- _Work to be completed_:
Gather every line of the data below that contains the string "kern", and copy each of those lines in full.

(Stored entries)
■ ■ ■ ■ ■ ■ ■

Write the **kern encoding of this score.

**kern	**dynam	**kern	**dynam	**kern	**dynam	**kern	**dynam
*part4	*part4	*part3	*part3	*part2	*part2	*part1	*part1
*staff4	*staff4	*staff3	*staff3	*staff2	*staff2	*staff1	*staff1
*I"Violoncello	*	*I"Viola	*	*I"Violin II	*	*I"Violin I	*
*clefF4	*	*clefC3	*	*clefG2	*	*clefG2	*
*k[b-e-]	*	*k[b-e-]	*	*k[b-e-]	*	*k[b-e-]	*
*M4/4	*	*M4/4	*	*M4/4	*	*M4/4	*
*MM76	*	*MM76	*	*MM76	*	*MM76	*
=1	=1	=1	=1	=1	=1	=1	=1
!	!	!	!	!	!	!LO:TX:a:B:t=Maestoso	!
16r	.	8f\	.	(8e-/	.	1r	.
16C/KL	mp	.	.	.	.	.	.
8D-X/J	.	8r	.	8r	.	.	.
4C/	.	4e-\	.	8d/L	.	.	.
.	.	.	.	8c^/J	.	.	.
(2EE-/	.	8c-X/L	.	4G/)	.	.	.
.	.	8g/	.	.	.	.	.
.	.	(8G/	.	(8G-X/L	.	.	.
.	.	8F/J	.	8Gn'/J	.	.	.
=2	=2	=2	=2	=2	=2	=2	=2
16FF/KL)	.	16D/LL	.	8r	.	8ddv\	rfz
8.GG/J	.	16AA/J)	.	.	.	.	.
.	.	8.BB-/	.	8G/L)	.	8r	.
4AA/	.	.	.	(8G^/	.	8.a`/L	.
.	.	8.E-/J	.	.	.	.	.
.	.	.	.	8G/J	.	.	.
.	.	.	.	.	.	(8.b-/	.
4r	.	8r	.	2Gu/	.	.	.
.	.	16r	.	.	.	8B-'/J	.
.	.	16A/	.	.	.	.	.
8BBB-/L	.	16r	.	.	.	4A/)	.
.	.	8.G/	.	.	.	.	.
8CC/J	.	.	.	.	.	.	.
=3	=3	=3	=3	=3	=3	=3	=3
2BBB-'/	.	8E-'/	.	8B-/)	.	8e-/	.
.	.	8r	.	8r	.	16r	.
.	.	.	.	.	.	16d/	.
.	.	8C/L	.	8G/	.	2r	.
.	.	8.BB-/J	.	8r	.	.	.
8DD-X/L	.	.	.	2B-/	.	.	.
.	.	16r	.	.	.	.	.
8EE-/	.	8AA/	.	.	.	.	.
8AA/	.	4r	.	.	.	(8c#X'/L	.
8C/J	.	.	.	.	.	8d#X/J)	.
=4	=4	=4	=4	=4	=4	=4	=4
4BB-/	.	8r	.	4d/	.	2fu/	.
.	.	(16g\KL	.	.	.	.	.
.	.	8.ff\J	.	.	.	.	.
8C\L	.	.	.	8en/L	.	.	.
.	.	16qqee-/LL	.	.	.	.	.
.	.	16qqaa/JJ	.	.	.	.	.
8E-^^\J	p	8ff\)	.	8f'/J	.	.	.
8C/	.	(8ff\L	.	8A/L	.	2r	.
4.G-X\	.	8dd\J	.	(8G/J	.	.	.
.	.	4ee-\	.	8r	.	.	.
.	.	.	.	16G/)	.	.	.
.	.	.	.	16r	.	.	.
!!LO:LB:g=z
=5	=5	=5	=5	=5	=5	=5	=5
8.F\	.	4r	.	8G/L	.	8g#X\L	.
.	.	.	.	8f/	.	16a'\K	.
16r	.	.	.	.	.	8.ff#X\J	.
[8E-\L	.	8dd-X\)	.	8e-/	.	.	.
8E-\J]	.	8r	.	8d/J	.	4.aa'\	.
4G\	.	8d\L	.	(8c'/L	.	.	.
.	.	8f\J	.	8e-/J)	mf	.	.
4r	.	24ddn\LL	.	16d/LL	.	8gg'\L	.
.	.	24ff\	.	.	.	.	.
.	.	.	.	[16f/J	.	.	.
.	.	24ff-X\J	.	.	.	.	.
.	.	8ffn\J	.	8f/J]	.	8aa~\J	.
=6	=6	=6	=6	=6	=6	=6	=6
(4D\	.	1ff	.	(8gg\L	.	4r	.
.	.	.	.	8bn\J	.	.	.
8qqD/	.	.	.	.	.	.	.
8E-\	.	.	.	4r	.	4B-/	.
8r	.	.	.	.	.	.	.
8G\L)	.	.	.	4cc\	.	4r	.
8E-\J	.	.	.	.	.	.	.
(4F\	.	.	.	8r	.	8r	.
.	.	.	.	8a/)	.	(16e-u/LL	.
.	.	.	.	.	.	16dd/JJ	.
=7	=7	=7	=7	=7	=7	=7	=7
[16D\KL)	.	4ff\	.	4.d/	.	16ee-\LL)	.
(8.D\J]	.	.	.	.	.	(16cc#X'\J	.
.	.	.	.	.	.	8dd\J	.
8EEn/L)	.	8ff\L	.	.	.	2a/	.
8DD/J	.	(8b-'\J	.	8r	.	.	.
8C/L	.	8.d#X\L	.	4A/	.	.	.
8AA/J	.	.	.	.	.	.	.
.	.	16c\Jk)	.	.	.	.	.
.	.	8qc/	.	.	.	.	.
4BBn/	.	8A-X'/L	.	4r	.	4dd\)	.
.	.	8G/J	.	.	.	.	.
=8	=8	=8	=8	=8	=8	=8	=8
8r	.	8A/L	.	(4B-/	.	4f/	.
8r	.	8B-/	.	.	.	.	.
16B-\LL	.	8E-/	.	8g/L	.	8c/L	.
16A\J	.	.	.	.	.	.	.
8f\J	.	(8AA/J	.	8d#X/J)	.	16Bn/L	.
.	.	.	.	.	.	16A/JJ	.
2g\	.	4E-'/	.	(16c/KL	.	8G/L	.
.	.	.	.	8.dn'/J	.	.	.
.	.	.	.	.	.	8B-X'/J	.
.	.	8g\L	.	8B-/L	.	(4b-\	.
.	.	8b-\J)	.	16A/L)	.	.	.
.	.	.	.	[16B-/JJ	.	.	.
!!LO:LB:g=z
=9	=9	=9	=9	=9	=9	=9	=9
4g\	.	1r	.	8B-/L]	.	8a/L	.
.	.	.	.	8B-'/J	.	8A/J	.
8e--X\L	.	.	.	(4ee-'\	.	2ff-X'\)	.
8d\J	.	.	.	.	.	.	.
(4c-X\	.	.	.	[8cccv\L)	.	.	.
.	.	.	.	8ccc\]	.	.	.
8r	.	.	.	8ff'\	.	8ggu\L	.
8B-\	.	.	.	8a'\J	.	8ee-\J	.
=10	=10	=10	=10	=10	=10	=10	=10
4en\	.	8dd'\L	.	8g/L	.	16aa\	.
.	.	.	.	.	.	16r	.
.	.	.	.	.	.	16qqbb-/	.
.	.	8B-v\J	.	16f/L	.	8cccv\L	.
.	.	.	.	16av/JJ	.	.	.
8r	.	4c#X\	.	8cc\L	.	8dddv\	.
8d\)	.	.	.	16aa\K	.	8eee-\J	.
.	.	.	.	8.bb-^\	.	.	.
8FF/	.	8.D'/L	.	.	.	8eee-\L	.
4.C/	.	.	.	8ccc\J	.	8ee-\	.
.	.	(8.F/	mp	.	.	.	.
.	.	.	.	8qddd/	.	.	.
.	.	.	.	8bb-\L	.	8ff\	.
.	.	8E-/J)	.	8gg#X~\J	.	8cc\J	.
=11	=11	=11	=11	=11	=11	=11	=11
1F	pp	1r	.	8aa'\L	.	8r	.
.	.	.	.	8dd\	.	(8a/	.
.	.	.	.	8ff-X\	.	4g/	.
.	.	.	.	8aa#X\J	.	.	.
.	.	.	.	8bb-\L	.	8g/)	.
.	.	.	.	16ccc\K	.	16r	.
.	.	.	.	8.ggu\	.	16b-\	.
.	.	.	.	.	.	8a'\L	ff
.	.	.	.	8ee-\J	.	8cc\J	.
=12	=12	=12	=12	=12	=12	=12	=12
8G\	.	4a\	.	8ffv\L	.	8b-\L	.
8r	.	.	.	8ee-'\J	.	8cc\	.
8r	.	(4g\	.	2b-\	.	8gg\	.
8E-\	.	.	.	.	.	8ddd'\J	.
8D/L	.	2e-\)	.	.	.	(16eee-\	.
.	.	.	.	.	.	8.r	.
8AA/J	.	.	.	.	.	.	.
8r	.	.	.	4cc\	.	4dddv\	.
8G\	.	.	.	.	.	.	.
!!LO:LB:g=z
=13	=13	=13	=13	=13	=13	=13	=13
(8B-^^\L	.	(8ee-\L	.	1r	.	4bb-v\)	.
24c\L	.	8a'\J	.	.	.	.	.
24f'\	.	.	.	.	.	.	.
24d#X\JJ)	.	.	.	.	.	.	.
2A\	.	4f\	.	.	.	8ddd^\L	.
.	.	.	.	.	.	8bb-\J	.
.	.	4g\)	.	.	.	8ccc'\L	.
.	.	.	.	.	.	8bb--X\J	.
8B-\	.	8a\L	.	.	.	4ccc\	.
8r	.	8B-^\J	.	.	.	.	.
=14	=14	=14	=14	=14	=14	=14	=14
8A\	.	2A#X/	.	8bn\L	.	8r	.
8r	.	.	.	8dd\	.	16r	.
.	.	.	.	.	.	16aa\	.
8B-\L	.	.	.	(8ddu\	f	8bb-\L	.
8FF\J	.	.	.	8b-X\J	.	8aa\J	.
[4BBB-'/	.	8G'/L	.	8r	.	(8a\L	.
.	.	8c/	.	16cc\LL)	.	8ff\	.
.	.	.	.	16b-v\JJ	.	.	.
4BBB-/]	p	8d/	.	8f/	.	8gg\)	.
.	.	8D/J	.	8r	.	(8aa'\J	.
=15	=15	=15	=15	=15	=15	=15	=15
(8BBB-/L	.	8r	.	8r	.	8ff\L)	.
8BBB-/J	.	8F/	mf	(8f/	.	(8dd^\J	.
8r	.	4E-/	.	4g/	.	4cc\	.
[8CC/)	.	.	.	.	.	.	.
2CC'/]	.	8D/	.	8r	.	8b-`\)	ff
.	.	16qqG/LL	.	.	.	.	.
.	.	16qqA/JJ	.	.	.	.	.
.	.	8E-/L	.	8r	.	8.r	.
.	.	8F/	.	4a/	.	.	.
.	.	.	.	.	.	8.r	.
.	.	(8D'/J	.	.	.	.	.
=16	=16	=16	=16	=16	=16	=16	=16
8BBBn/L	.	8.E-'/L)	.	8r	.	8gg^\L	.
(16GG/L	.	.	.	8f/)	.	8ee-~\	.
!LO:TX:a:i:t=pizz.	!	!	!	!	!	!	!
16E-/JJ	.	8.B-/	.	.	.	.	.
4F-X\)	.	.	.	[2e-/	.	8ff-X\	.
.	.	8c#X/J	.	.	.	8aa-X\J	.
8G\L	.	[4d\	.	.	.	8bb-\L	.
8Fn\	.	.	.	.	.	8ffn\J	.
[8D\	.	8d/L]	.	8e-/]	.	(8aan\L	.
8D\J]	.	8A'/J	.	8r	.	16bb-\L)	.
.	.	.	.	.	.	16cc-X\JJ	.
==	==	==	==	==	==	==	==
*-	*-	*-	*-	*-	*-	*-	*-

■ ■ ■ ■ ■ ■ ■

- _Completed exercise_:
Write the **kern encoding of this score.
**kern	**dynam	**kern	**dynam	**kern	**dynam	**kern	**dynam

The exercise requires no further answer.